◆ PROBLEM REQUIREMENTS
Each line below from the one containing "D1: diode BAV21 (A NET7, K VA) -> none" through the one containing "R4: 20k (AGND, n3) -> 2.2k (AGND, n3)" should be output exactly as it stands, and no other line should appear.

◇ ◇ ◇

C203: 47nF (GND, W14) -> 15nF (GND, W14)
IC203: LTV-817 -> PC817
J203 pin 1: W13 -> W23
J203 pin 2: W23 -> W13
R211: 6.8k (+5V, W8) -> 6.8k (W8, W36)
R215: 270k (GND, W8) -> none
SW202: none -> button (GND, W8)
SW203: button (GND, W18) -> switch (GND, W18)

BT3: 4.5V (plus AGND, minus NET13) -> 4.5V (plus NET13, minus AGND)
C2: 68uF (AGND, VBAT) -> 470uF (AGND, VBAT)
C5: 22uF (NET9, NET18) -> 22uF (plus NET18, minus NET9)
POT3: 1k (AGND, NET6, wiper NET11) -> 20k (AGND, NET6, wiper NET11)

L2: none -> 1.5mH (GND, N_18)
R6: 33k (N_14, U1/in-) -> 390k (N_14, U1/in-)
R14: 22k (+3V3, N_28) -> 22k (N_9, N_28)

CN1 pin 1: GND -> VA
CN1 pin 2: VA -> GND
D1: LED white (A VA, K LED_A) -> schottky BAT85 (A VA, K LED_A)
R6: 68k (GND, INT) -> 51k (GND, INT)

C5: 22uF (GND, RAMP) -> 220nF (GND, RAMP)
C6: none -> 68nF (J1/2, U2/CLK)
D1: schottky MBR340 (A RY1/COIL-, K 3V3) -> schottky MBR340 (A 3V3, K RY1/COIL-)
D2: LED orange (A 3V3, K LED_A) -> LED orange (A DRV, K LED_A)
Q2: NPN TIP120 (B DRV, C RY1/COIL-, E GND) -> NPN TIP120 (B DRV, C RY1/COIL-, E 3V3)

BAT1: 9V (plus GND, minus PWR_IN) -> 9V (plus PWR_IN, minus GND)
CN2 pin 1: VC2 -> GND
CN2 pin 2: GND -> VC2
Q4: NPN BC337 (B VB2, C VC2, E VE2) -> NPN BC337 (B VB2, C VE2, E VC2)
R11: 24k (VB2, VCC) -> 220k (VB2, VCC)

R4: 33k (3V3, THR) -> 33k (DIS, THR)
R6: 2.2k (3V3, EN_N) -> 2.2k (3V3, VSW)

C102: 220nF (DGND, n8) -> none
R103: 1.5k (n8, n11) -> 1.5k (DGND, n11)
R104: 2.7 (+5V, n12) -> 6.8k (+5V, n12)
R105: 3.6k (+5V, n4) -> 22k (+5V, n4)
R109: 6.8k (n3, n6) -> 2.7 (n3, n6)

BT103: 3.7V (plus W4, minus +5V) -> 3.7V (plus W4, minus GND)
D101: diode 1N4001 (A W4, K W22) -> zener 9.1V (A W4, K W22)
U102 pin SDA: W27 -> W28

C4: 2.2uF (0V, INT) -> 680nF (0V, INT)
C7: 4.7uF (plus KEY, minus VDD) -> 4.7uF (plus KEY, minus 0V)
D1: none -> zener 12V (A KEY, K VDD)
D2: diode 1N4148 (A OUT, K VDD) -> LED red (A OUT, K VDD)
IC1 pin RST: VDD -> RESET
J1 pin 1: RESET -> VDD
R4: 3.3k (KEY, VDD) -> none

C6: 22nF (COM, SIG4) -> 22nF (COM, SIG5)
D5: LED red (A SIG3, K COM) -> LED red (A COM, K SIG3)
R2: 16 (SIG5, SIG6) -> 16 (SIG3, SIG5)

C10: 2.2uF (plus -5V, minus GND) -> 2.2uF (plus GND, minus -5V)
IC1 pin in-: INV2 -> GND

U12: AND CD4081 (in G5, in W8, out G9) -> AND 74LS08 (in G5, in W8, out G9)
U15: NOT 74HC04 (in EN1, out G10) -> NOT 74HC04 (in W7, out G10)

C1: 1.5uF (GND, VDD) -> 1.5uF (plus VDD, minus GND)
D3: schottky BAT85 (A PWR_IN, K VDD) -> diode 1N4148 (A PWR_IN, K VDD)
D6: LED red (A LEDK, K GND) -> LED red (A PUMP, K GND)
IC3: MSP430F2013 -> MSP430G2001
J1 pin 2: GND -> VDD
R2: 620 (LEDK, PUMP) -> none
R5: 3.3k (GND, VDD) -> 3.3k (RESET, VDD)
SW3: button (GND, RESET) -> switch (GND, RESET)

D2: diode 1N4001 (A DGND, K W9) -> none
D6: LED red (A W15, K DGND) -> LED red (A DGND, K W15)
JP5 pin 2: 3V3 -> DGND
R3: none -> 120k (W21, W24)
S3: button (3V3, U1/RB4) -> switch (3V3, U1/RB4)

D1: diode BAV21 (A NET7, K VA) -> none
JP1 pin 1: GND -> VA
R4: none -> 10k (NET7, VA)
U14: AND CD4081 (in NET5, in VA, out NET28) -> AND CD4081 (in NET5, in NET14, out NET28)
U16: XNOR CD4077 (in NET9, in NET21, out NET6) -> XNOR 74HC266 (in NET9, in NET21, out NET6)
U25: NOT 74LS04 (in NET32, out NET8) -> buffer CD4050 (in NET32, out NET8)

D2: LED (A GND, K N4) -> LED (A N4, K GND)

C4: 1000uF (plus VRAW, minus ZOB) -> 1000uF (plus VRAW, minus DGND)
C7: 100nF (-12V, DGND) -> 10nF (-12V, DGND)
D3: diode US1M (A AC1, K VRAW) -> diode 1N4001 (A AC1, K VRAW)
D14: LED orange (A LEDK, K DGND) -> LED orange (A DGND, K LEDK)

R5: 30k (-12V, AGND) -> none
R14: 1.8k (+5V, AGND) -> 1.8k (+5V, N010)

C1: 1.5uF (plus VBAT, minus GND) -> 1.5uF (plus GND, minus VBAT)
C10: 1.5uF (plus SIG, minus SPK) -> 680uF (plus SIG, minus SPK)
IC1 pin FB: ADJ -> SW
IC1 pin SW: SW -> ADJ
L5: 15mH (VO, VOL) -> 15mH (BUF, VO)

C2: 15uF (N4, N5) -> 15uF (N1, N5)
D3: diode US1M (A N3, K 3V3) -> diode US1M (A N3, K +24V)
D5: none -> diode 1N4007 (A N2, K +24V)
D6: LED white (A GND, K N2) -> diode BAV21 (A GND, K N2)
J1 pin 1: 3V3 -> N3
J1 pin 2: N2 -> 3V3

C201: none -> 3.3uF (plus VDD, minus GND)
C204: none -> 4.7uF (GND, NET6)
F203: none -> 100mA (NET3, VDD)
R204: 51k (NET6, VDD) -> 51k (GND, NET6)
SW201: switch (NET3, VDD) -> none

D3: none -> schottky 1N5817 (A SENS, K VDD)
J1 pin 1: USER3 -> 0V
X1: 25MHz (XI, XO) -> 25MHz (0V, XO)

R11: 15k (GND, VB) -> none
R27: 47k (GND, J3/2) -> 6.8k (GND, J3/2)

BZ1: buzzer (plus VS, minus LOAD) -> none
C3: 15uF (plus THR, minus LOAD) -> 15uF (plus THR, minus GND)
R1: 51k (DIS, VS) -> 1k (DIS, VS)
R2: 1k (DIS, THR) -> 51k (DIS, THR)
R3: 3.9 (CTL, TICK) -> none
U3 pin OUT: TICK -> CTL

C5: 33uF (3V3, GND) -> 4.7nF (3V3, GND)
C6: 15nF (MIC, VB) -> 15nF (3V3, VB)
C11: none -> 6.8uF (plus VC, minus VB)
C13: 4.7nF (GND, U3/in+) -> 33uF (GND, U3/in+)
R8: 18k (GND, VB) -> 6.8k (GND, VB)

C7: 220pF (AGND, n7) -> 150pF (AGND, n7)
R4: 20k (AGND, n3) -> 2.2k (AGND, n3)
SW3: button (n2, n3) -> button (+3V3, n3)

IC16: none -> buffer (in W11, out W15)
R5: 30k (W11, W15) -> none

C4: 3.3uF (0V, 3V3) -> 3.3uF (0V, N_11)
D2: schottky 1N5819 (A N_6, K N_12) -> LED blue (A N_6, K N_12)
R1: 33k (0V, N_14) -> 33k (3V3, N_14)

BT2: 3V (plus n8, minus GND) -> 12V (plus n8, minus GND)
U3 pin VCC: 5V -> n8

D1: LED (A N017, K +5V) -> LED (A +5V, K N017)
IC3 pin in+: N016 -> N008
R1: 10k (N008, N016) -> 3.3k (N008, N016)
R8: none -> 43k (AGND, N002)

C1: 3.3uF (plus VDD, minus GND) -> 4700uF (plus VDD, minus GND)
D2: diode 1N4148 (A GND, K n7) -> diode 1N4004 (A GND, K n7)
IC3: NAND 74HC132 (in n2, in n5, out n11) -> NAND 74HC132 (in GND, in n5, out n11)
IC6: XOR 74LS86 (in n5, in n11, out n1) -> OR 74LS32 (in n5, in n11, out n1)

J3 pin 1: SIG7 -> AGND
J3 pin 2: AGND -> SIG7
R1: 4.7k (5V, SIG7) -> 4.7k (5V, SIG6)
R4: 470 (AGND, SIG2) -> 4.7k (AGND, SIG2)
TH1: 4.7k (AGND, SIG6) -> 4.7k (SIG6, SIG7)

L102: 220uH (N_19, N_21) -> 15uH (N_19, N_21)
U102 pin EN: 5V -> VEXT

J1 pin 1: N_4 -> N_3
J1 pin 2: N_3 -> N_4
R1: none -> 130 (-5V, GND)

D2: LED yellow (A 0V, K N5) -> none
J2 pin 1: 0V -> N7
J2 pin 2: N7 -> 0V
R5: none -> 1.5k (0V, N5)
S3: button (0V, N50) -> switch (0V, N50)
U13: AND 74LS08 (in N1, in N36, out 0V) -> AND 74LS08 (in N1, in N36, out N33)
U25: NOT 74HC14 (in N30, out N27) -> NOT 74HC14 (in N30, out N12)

◇ ◇ ◇

◆ TASK RESULT
D1: diode BAV21 (A NET7, K VA) -> none
JP1 pin 1: GND -> VA
R4: none -> 10k (NET7, VA)
U14: AND CD4081 (in NET5, in VA, out NET28) -> AND CD4081 (in NET5, in NET14, out NET28)
U16: XNOR CD4077 (in NET9, in NET21, out NET6) -> XNOR 74HC266 (in NET9, in NET21, out NET6)
U25: NOT 74LS04 (in NET32, out NET8) -> buffer CD4050 (in NET32, out NET8)

D2: LED (A GND, K N4) -> LED (A N4, K GND)

C4: 1000uF (plus VRAW, minus ZOB) -> 1000uF (plus VRAW, minus DGND)
C7: 100nF (-12V, DGND) -> 10nF (-12V, DGND)
D3: diode US1M (A AC1, K VRAW) -> diode 1N4001 (A AC1, K VRAW)
D14: LED orange (A LEDK, K DGND) -> LED orange (A DGND, K LEDK)

R5: 30k (-12V, AGND) -> none
R14: 1.8k (+5V, AGND) -> 1.8k (+5V, N010)

C1: 1.5uF (plus VBAT, minus GND) -> 1.5uF (plus GND, minus VBAT)
C10: 1.5uF (plus SIG, minus SPK) -> 680uF (plus SIG, minus SPK)
IC1 pin FB: ADJ -> SW
IC1 pin SW: SW -> ADJ
L5: 15mH (VO, VOL) -> 15mH (BUF, VO)

C2: 15uF (N4, N5) -> 15uF (N1, N5)
D3: diode US1M (A N3, K 3V3) -> diode US1M (A N3, K +24V)
D5: none -> diode 1N4007 (A N2, K +24V)
D6: LED white (A GND, K N2) -> diode BAV21 (A GND, K N2)
J1 pin 1: 3V3 -> N3
J1 pin 2: N2 -> 3V3

C201: none -> 3.3uF (plus VDD, minus GND)
C204: none -> 4.7uF (GND, NET6)
F203: none -> 100mA (NET3, VDD)
R204: 51k (NET6, VDD) -> 51k (GND, NET6)
SW201: switch (NET3, VDD) -> none

D3: none -> schottky 1N5817 (A SENS, K VDD)
J1 pin 1: USER3 -> 0V
X1: 25MHz (XI, XO) -> 25MHz (0V, XO)

R11: 15k (GND, VB) -> none
R27: 47k (GND, J3/2) -> 6.8k (GND, J3/2)

BZ1: buzzer (plus VS, minus LOAD) -> none
C3: 15uF (plus THR, minus LOAD) -> 15uF (plus THR, minus GND)
R1: 51k (DIS, VS) -> 1k (DIS, VS)
R2: 1k (DIS, THR) -> 51k (DIS, THR)
R3: 3.9 (CTL, TICK) -> none
U3 pin OUT: TICK -> CTL

C5: 33uF (3V3, GND) -> 4.7nF (3V3, GND)
C6: 15nF (MIC, VB) -> 15nF (3V3, VB)
C11: none -> 6.8uF (plus VC, minus VB)
C13: 4.7nF (GND, U3/in+) -> 33uF (GND, U3/in+)
R8: 18k (GND, VB) -> 6.8k (GND, VB)

C7: 220pF (AGND, n7) -> 150pF (AGND, n7)
R4: 20k (AGND, n3) -> 2.2k (AGND, n3)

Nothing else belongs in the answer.